• THE PROBLEM: Your answer must consist of every line from the data below that includes the word "down".

• DATASET CONTENT:
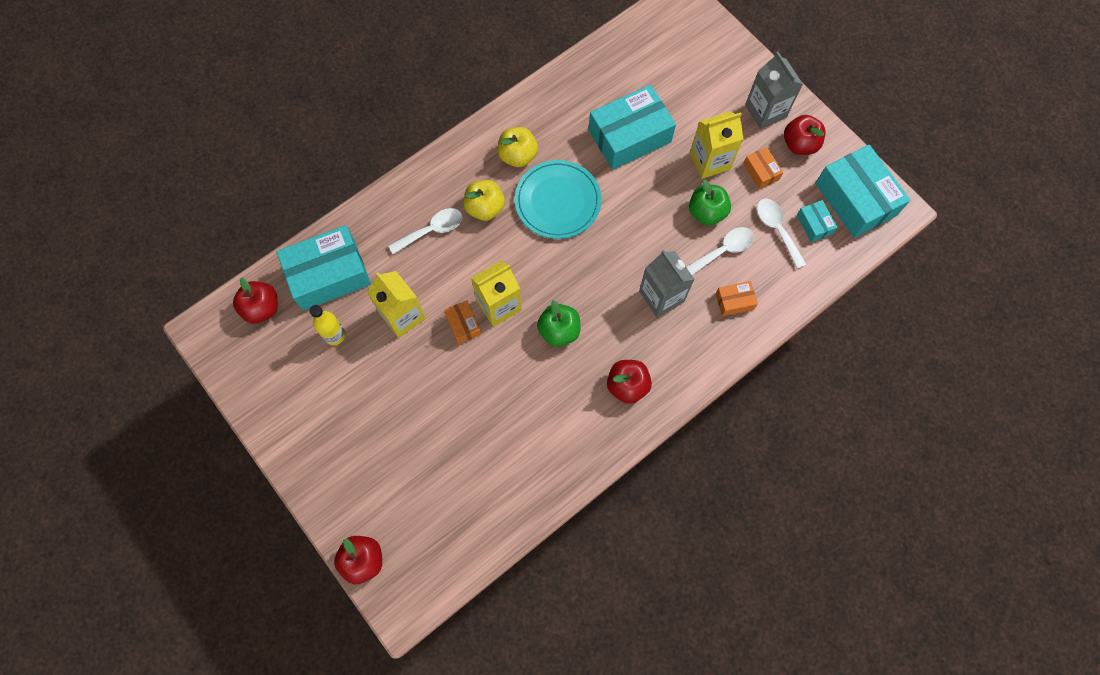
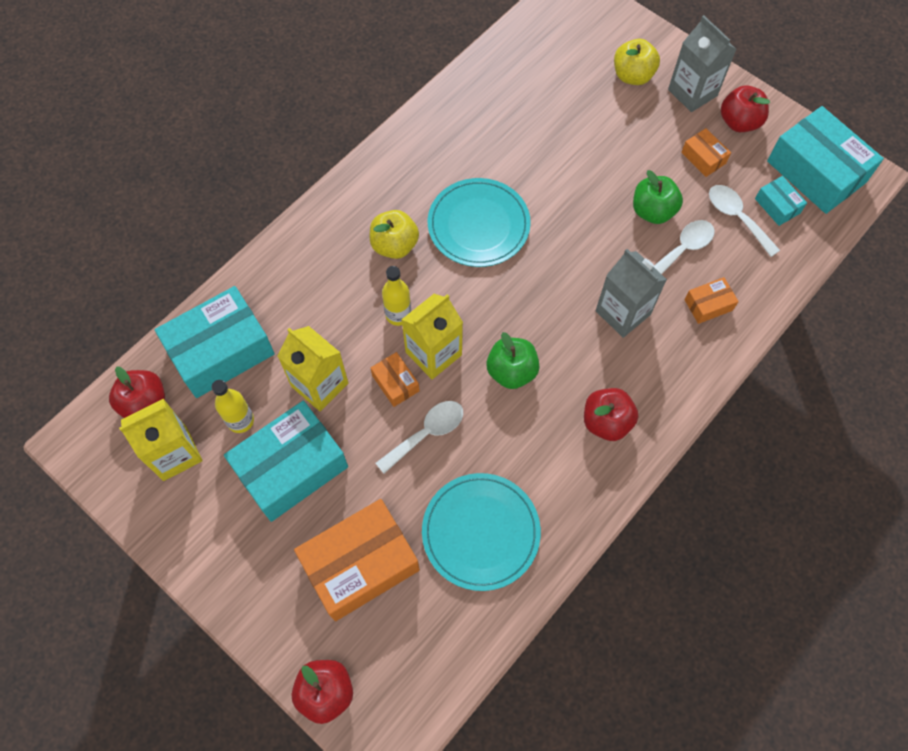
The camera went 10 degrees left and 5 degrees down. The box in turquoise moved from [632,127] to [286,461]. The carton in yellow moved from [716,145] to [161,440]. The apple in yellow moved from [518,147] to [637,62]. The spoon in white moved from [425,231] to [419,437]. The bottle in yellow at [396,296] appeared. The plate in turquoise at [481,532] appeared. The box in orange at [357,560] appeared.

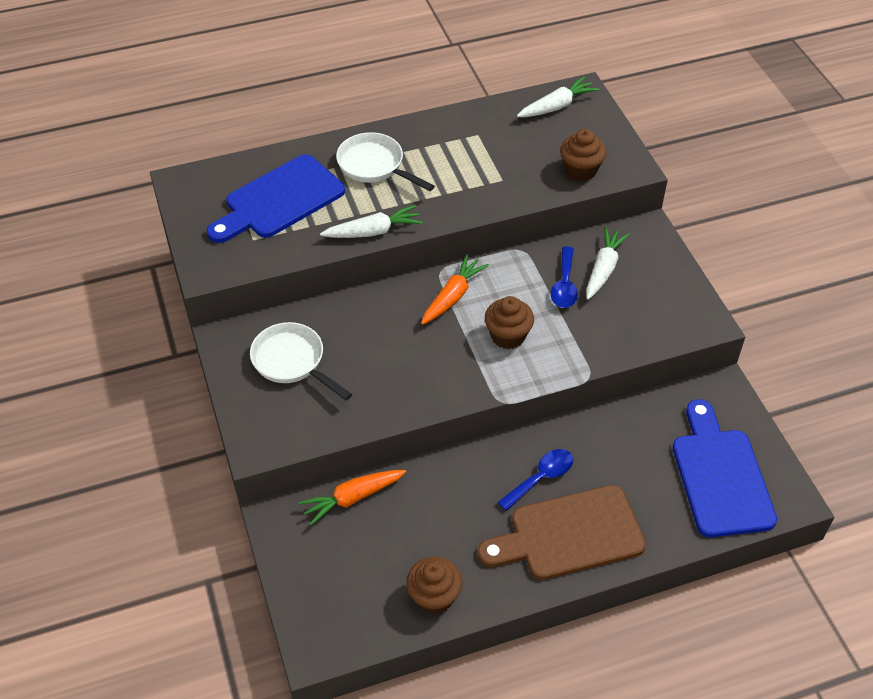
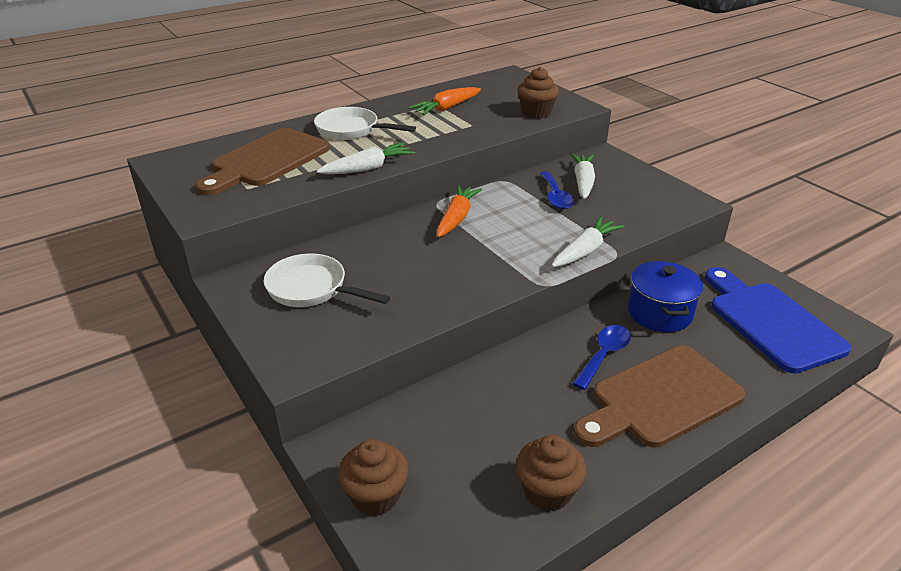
The camera went 15 degrees left and 15 degrees down. The carrot in white moved from [558,96] to [588,242]. The cutting board in blue at [276,199] became the cutting board in brown at [263,161]. The cupcake in brown moved from [509,322] to [373,477]. The carrot in orange moved from [352,497] to [445,101]. The pot in blue at [665,296] appeared.

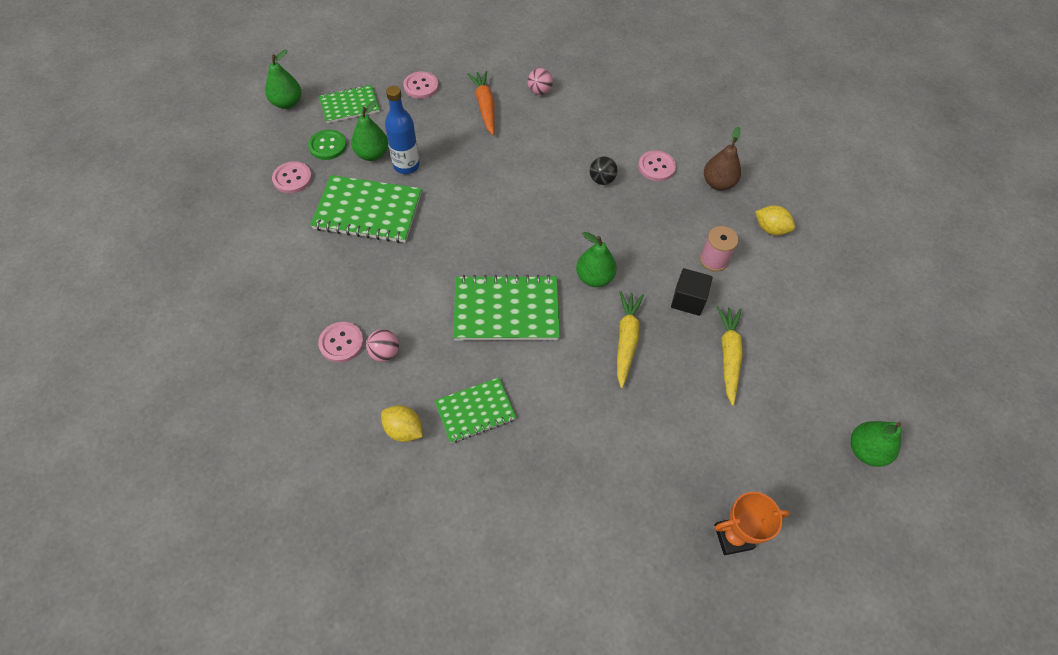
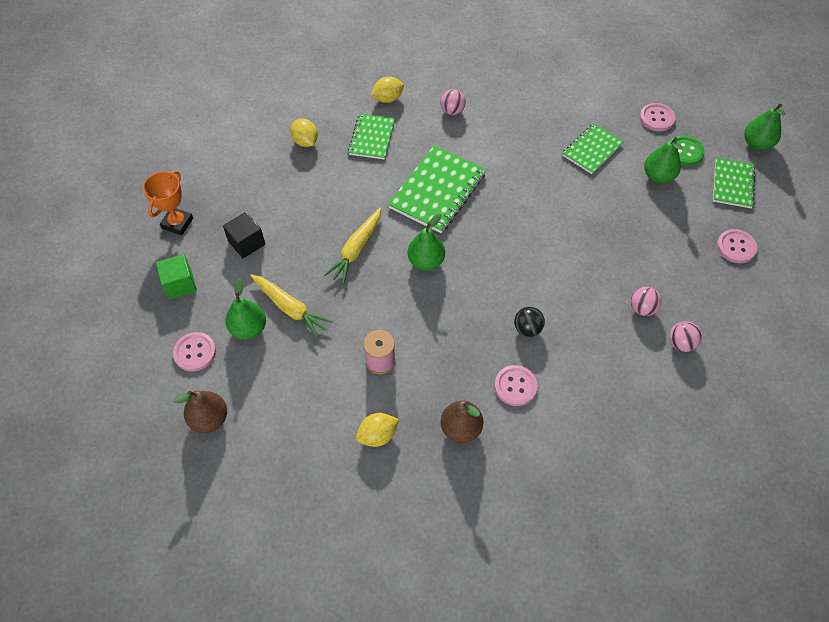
The camera went 125 degrees right and 0 degrees up. The carrot in orange at [480,103] disappeared. The bottle in blue at [402,130] disappeared. The notebook in green at [366,209] changed to 0.62 times the size. The cube in black moved from [692,292] to [244,235]. The carrot in yellow at [630,339] turned 75 degrees clockwise. The button in pink moved from [341,342] to [194,351]. The pear in green moved from [876,444] to [246,309]. The lemon in yellow at [304,132] appeared. The cube in green at [176,276] appeared. The ball in pink at [646,301] appeared. The pear in brown at [200,412] appeared.

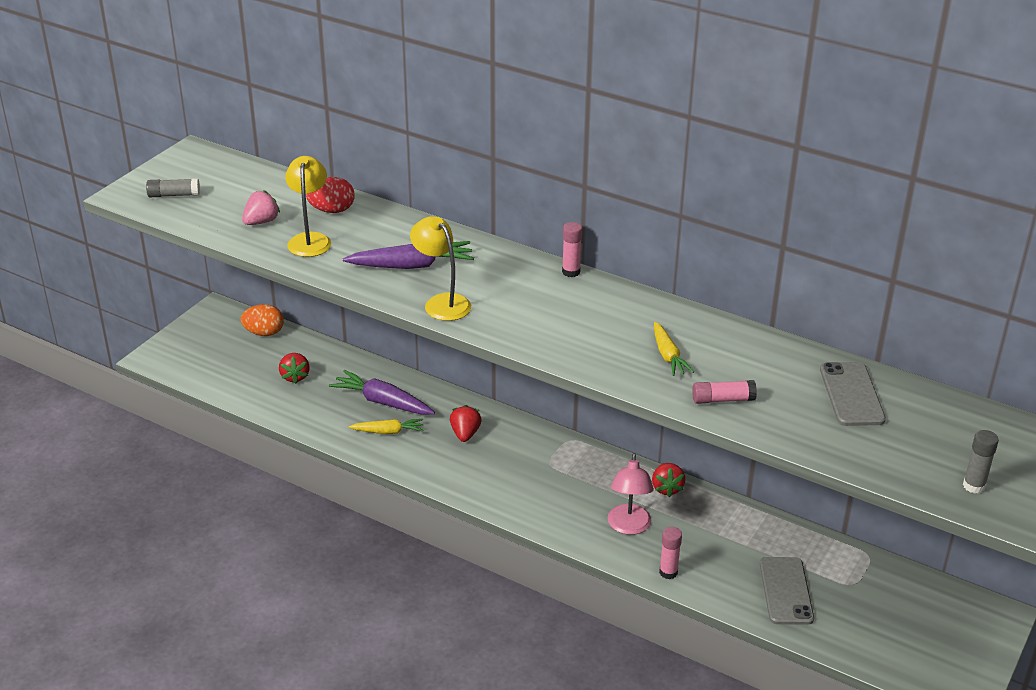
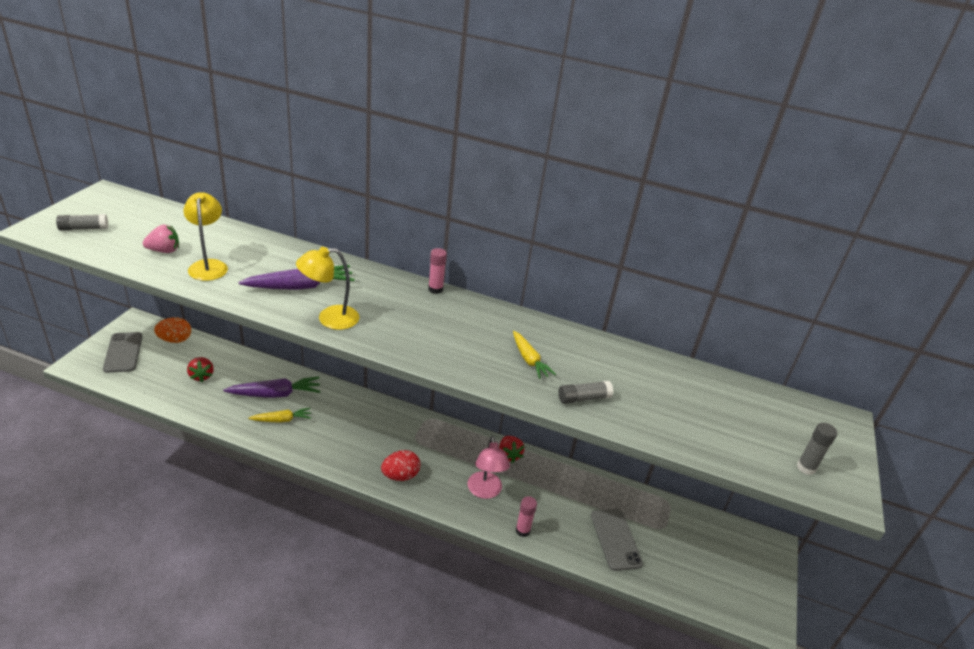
The camera went 15 degrees left and 0 degrees up. The egg in red moved from [330,195] to [401,465]. The strawberry in pink at [261,207] turned 45 degrees clockwise. The lamp in yellow at [440,268] turned 60 degrees counterclockwise. The phone in grey moved from [853,394] to [123,352]. The carrot in purple at [382,392] turned 150 degrees clockwise. The glue stick in pink at [724,392] became the glue stick in grey at [585,392]. The strawberry in red at [466,423] disappeared.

• TASK ANSWER:
The camera went 10 degrees left and 5 degrees down. The box in turquoise moved from [632,127] to [286,461]. The carton in yellow moved from [716,145] to [161,440]. The apple in yellow moved from [518,147] to [637,62]. The spoon in white moved from [425,231] to [419,437]. The bottle in yellow at [396,296] appeared. The plate in turquoise at [481,532] appeared. The box in orange at [357,560] appeared.
The camera went 15 degrees left and 15 degrees down. The carrot in white moved from [558,96] to [588,242]. The cutting board in blue at [276,199] became the cutting board in brown at [263,161]. The cupcake in brown moved from [509,322] to [373,477]. The carrot in orange moved from [352,497] to [445,101]. The pot in blue at [665,296] appeared.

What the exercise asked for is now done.